__Exercise material__

····················

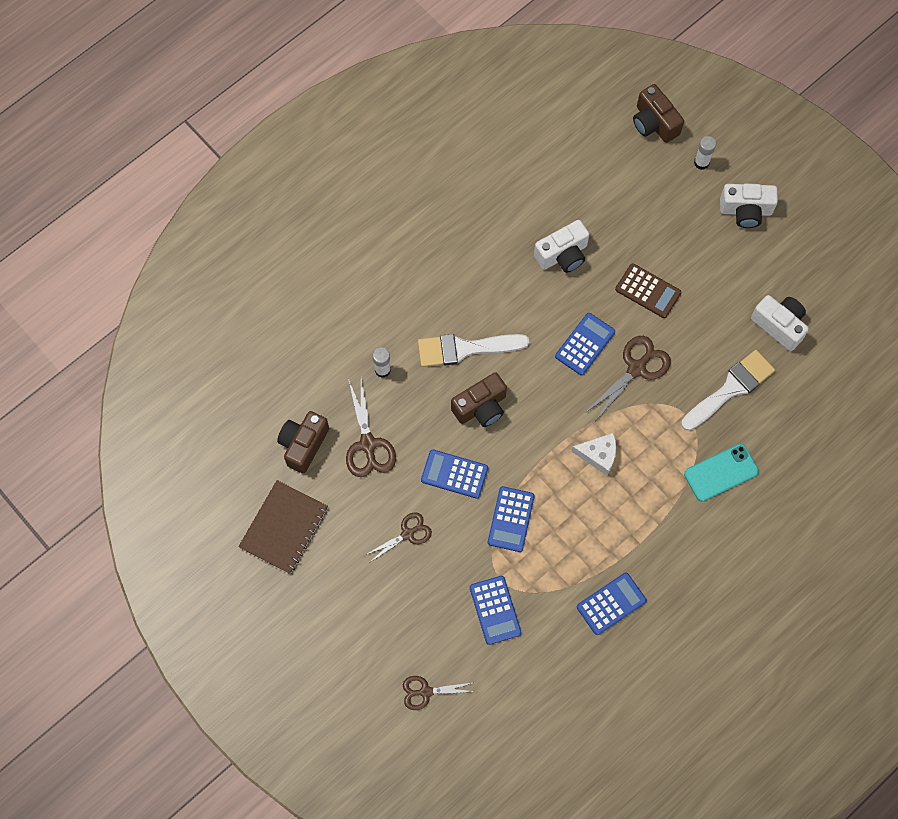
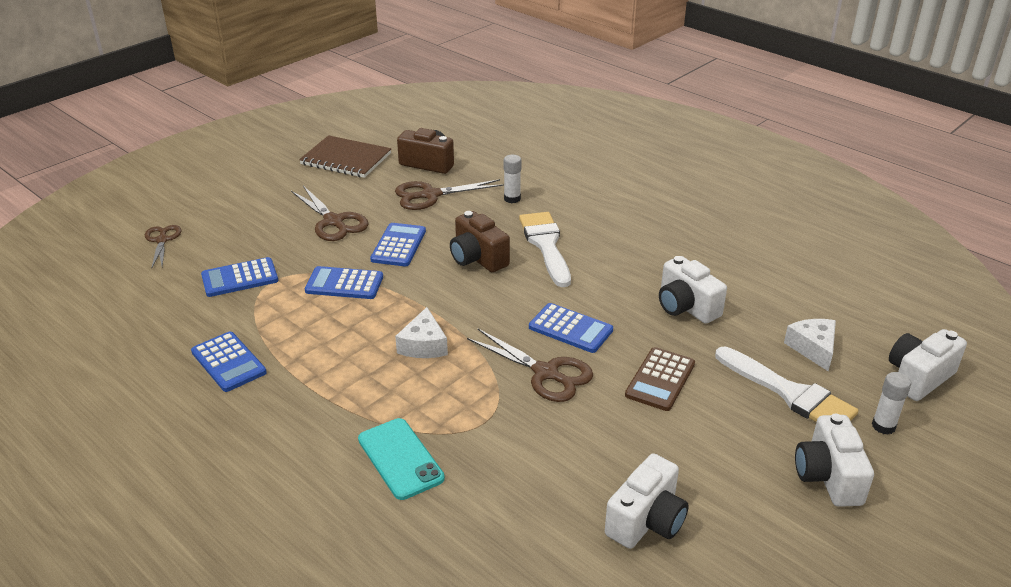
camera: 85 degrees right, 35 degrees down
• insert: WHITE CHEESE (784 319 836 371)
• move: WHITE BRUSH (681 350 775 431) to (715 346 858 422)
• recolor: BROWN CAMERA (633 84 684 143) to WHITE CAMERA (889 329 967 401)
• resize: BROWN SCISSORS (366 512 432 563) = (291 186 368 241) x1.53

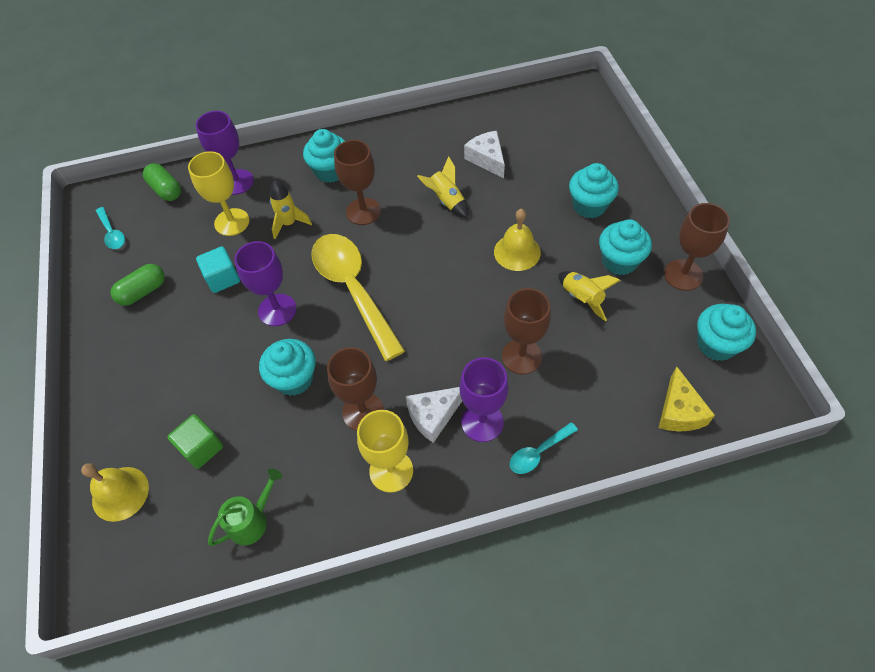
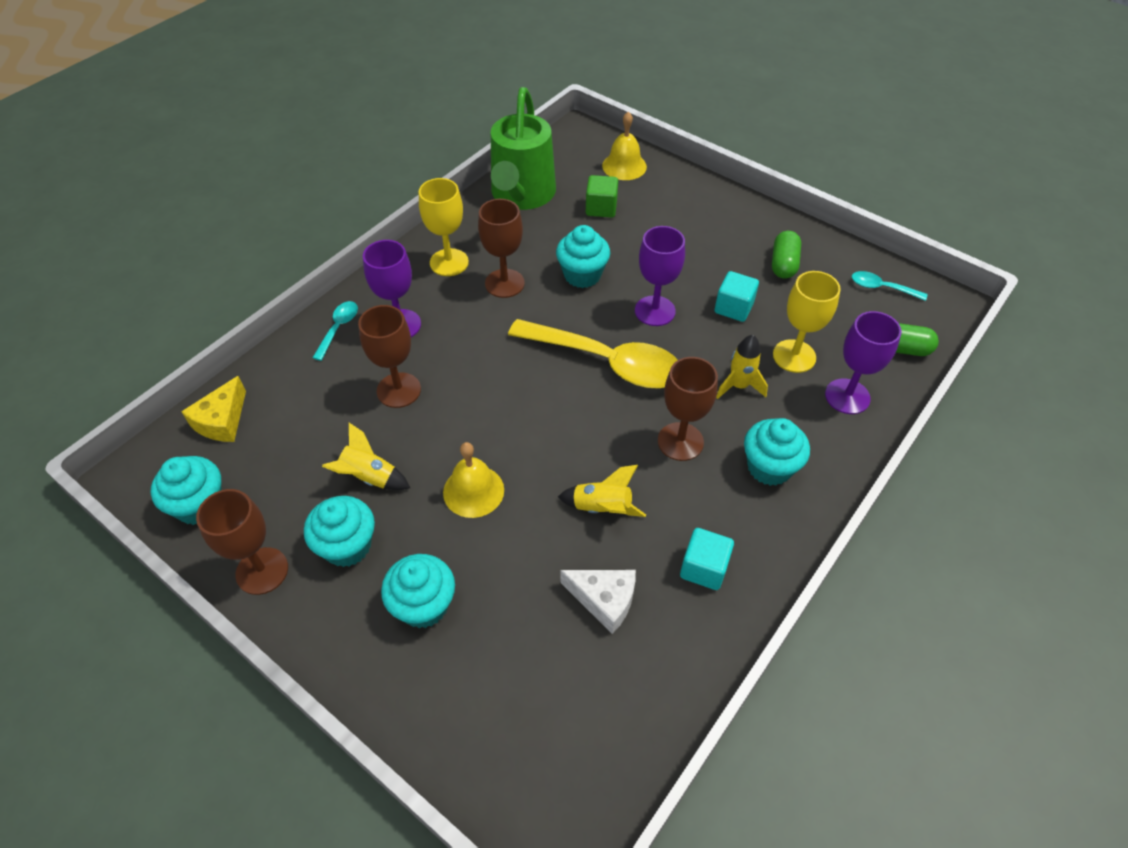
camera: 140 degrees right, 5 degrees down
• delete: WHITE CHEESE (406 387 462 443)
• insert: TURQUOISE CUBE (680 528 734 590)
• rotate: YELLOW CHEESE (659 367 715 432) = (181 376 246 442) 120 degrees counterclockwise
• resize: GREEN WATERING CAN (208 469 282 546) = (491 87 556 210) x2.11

····················

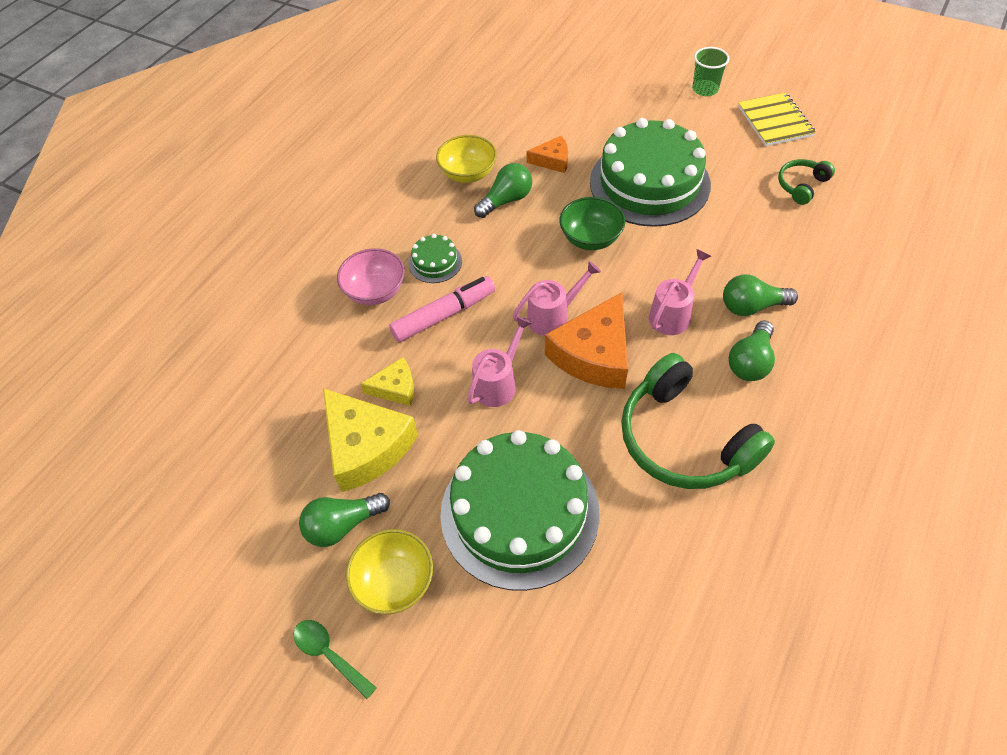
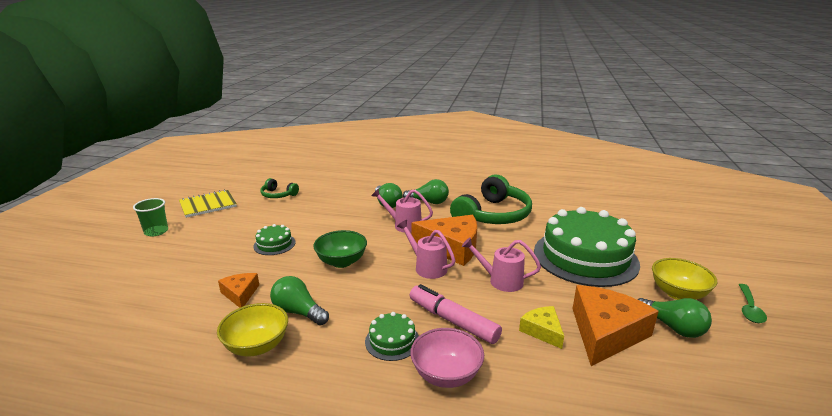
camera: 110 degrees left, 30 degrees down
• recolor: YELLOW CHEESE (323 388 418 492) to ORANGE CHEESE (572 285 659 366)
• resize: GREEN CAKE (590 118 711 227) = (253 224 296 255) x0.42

····················

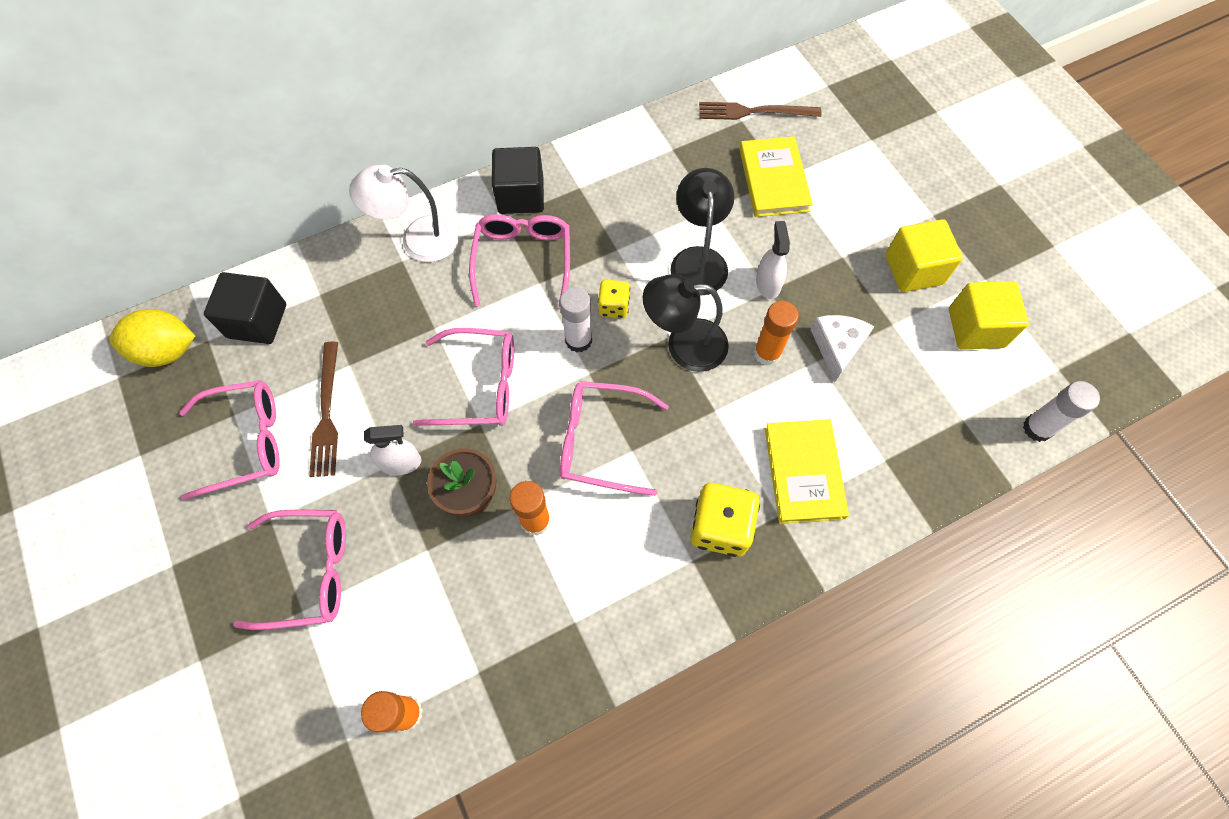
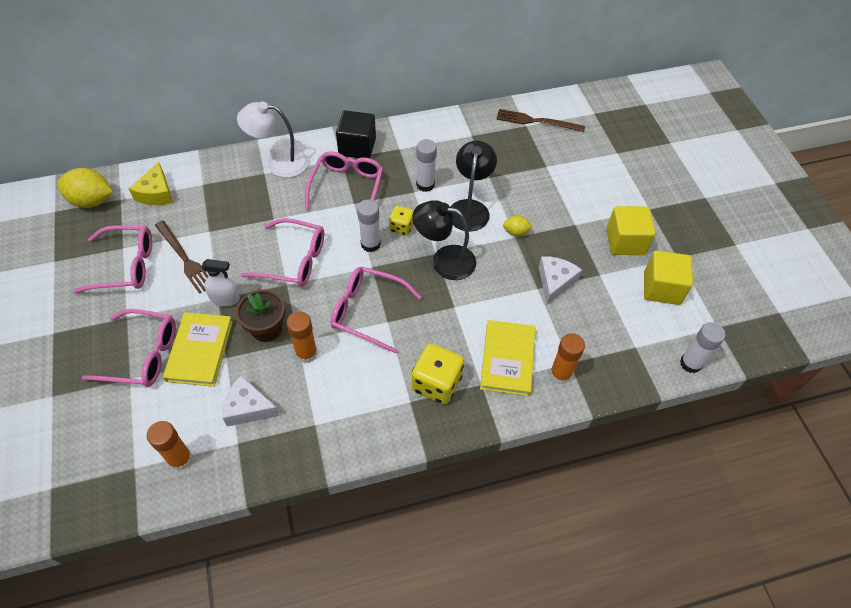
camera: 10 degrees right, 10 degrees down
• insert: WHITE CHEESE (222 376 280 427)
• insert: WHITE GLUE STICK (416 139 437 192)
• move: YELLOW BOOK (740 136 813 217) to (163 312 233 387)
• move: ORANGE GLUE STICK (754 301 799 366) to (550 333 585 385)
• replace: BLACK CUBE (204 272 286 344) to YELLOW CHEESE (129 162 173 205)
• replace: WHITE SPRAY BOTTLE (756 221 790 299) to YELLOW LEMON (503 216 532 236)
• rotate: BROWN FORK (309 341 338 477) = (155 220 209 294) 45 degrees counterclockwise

····················

__To do__
Beginning with the line holding "camera: 85 degrees right, 35 degrees down" and ending with the line holding "329 967 401)", write out the stretch of material above exactly; add no further lines.

__Written response__
camera: 85 degrees right, 35 degrees down
• insert: WHITE CHEESE (784 319 836 371)
• move: WHITE BRUSH (681 350 775 431) to (715 346 858 422)
• recolor: BROWN CAMERA (633 84 684 143) to WHITE CAMERA (889 329 967 401)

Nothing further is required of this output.